▶ _Instructions for the task_
Leave the pictures out. Return the rest of the listing below exactly.

▶ _Given material_
[Start of section]
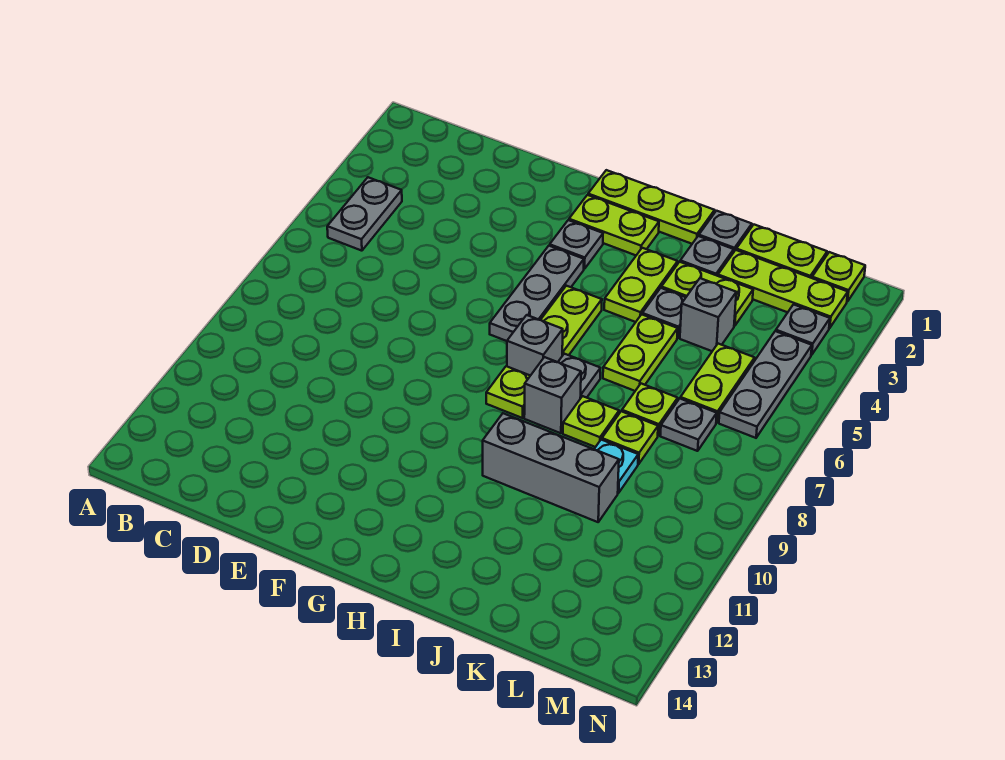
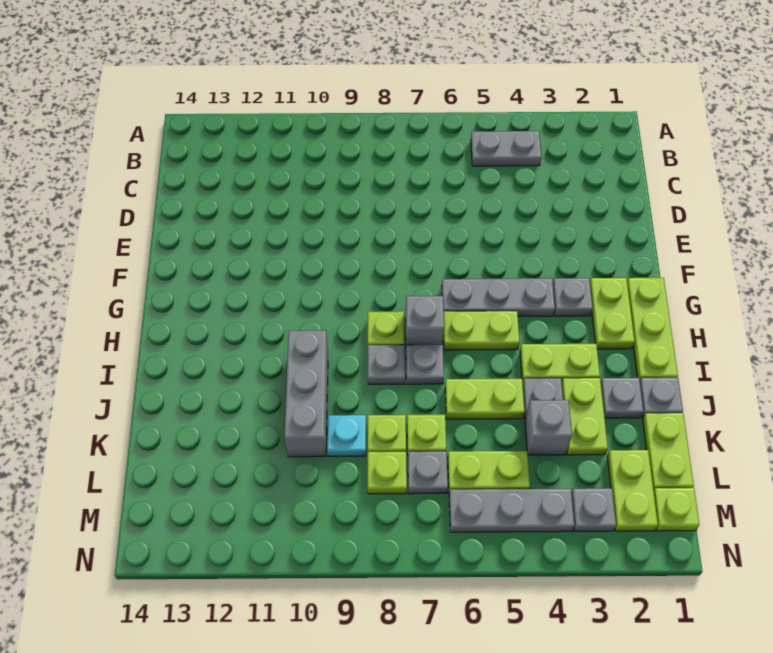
grey brick I8 level 1 -> grey plate I8 level 1
lime plate J8 level 1 -> lime plate L8 level 1
lime plate K2:M2 level 1 -> lime plate L2:M2 level 1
[End of section]
▶ _Problem solution_
grey brick I8 level 1 -> grey plate I8 level 1
lime plate J8 level 1 -> lime plate L8 level 1
lime plate K2:M2 level 1 -> lime plate L2:M2 level 1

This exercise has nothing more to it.